YOUR ASSIGNMENT: Your task is to copy each line of the material below that includes "none".

LISTED ENTRIES:
········

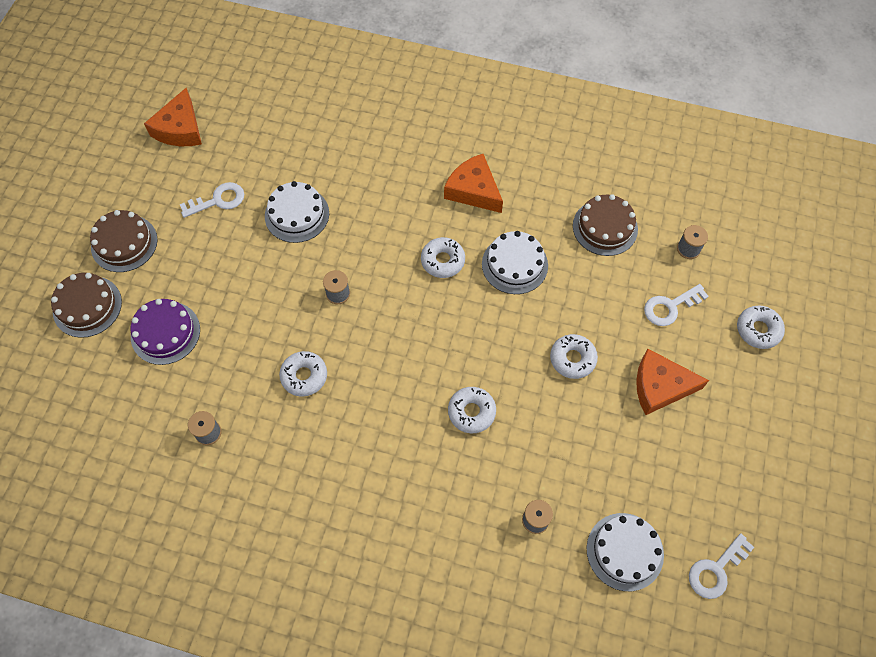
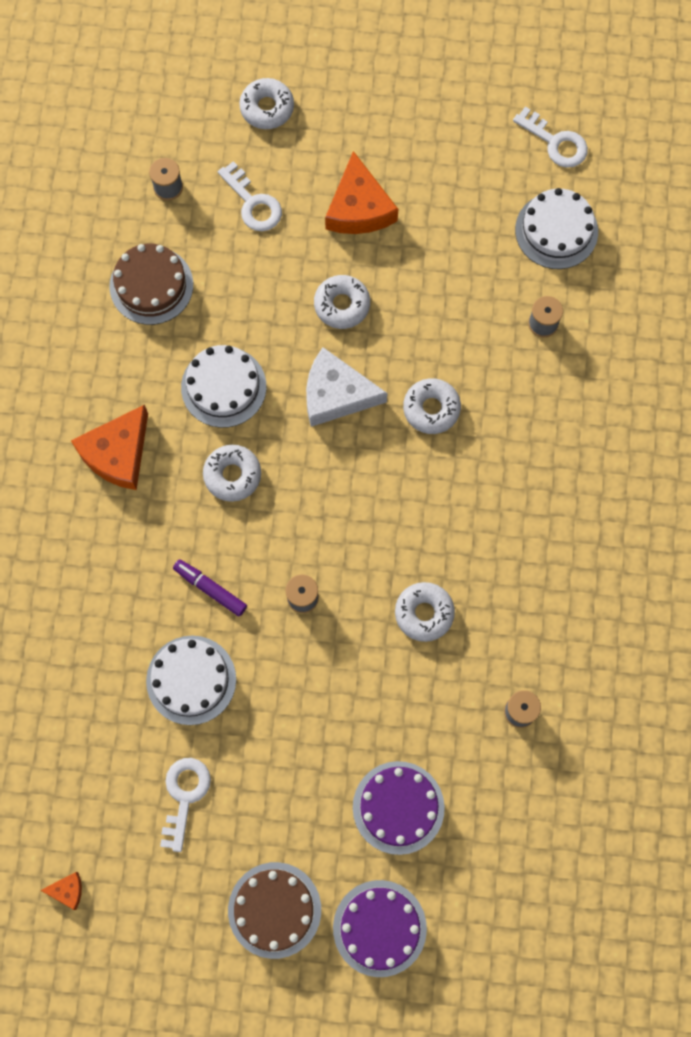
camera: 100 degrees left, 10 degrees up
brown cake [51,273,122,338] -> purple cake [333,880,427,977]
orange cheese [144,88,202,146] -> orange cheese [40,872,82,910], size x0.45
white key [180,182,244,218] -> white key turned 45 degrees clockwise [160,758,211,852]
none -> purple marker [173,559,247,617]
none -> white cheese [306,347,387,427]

········

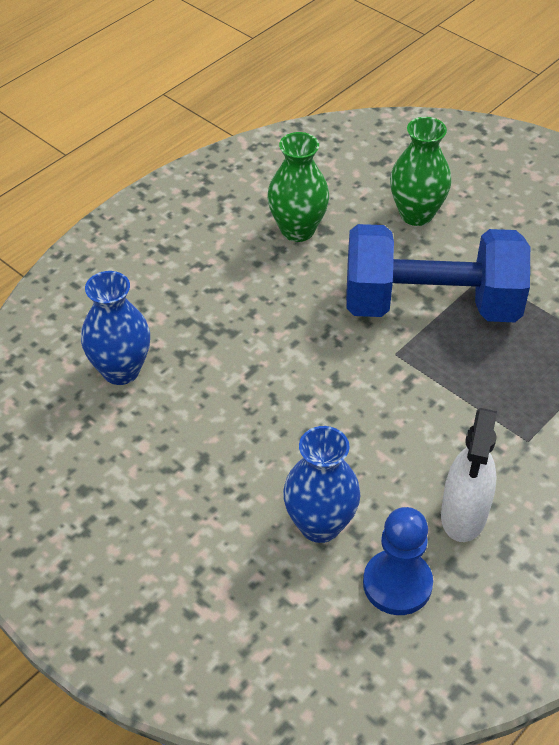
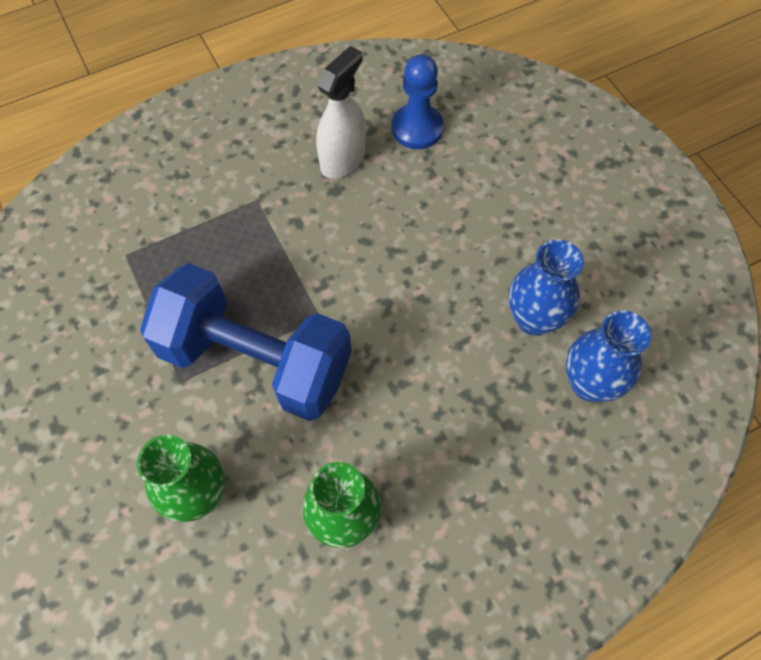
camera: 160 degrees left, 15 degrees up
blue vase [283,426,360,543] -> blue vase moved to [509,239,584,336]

········

FINISHED TASK:
none -> purple marker [173,559,247,617]
none -> white cheese [306,347,387,427]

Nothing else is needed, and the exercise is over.